Data records:
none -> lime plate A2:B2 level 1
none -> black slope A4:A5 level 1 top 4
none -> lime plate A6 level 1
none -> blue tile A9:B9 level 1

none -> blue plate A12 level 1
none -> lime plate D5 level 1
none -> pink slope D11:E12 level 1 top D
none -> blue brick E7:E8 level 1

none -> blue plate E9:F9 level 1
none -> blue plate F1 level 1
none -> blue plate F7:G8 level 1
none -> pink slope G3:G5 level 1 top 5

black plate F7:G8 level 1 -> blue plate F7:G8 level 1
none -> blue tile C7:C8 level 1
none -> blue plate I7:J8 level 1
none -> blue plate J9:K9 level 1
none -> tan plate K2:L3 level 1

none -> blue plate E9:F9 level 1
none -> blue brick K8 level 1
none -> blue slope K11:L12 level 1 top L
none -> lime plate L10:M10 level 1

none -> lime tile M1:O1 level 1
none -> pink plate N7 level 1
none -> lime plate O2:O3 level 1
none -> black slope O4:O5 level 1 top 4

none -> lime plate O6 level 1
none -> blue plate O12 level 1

--

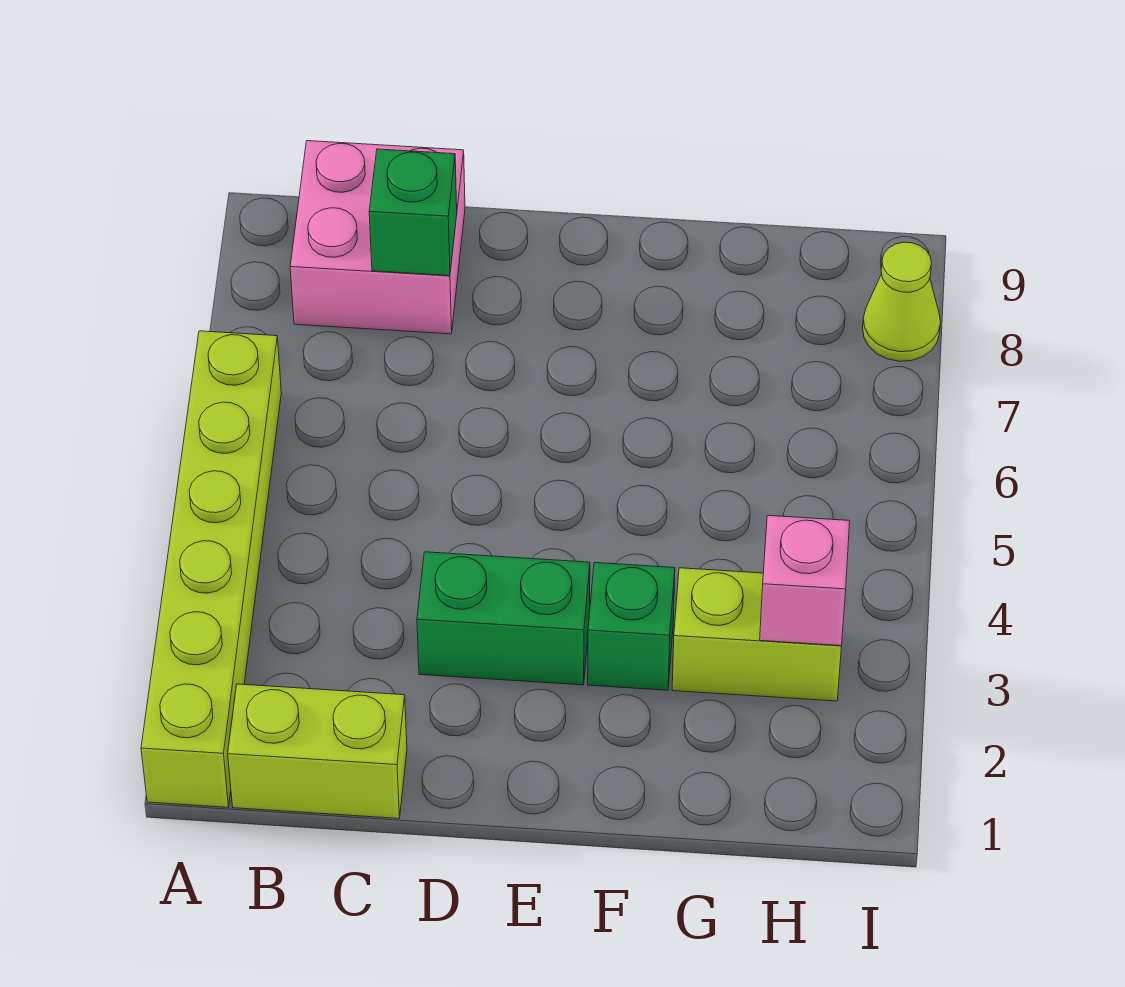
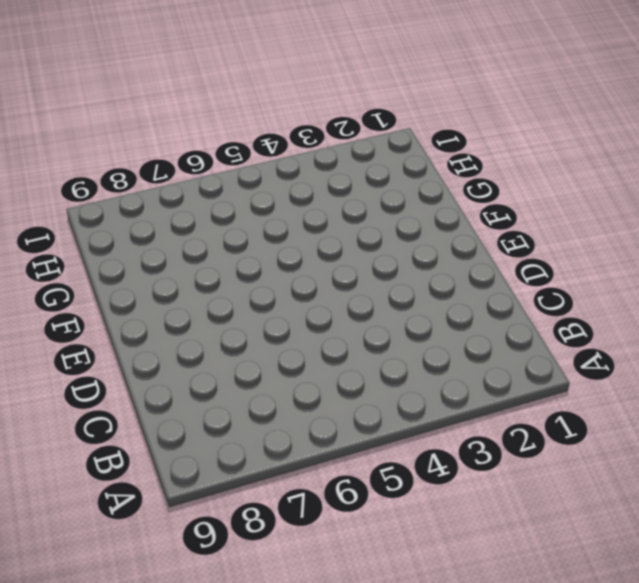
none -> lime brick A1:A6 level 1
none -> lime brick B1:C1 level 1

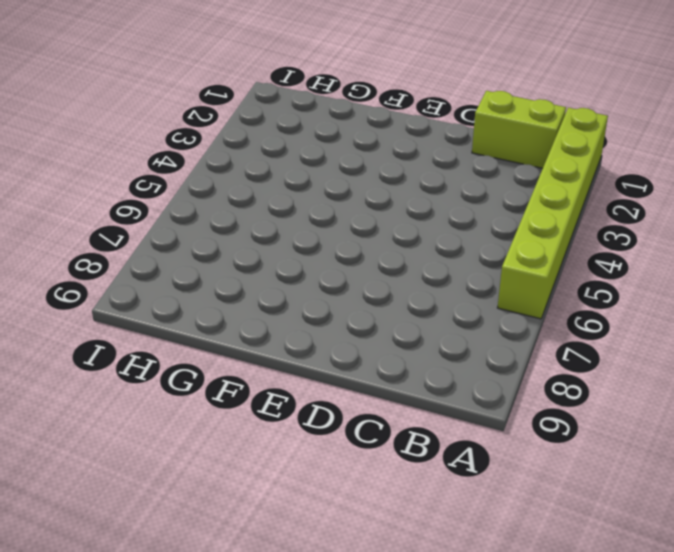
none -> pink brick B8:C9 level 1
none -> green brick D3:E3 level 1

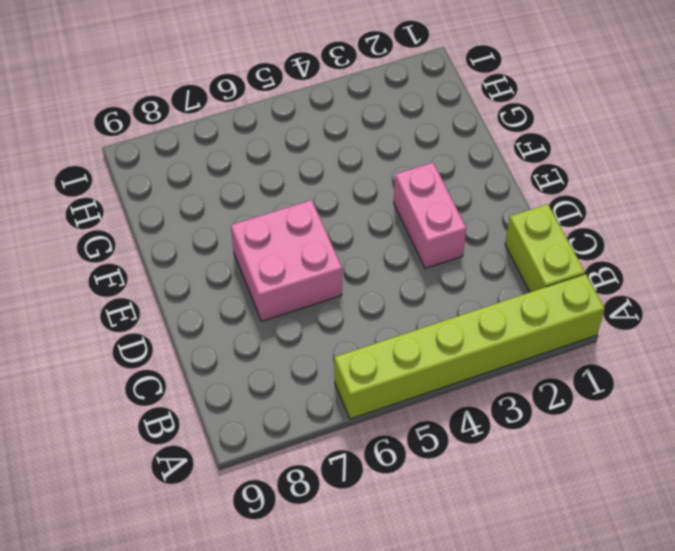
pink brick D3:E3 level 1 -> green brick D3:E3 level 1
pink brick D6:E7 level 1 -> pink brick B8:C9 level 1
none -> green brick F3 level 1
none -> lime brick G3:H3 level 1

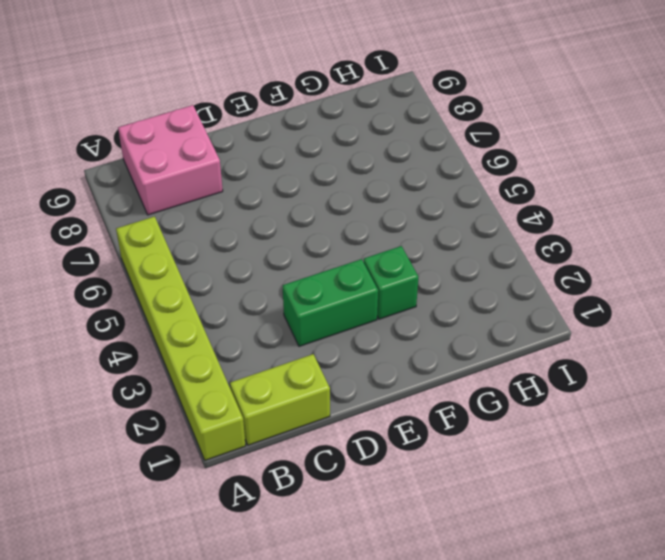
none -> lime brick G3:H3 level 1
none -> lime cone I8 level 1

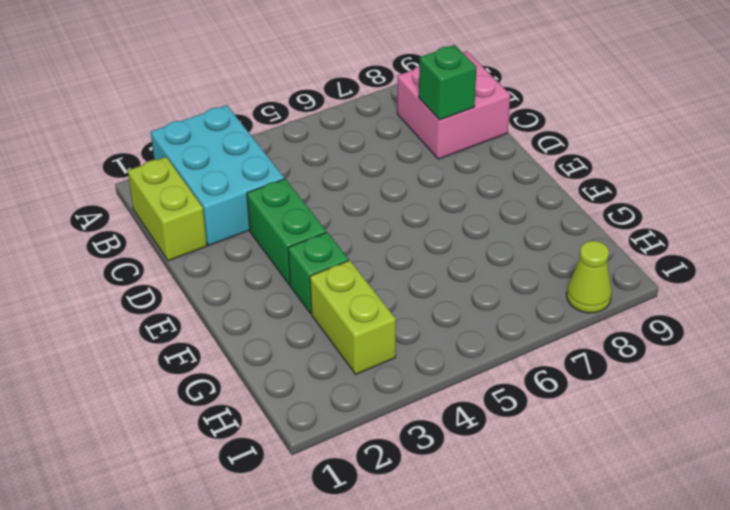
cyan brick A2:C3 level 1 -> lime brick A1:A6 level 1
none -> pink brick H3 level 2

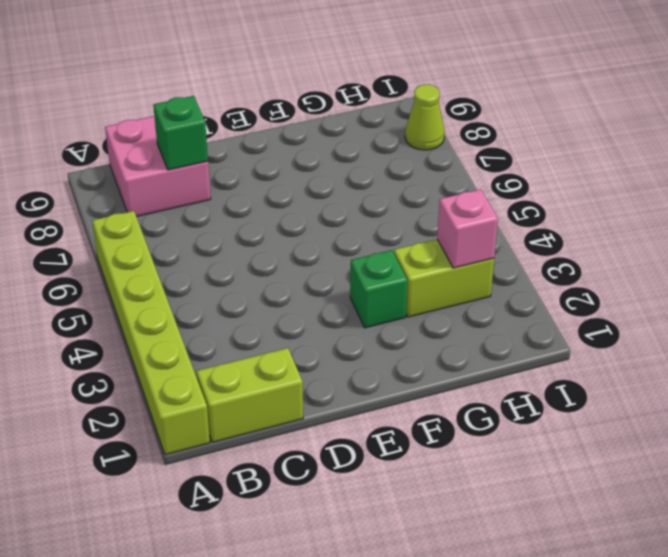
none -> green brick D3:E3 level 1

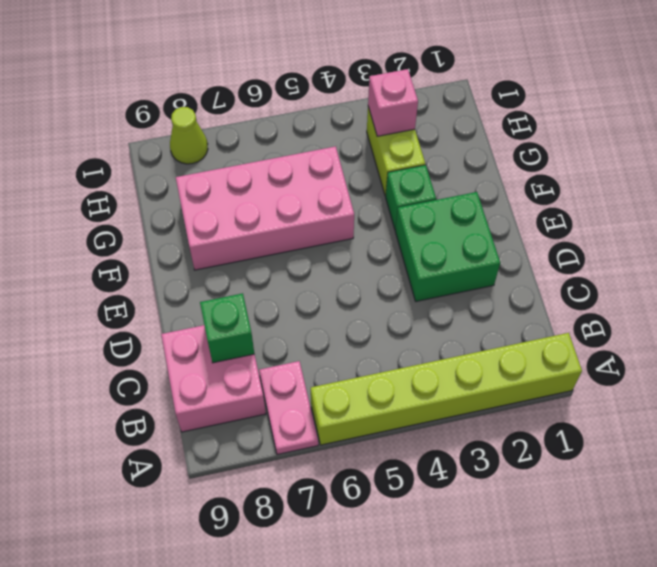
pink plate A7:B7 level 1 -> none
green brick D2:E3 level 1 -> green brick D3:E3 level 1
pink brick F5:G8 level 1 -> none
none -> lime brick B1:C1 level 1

...

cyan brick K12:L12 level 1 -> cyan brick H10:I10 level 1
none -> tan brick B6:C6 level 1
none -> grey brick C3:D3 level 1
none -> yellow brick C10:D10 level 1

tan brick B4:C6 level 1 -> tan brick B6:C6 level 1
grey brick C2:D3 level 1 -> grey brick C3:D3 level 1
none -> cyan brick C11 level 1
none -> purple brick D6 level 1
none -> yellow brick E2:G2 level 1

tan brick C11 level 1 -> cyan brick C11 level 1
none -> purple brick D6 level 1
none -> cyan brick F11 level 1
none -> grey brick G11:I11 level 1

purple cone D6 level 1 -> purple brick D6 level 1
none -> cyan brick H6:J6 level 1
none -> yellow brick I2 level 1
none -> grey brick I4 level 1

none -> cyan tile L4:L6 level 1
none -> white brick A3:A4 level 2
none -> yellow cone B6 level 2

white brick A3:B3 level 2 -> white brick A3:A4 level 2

* _Activity_:
Pull out every line of the records above that contains the word "yellow".

* _Your solution_:
none -> yellow brick C10:D10 level 1
none -> yellow brick E2:G2 level 1
none -> yellow brick I2 level 1
none -> yellow cone B6 level 2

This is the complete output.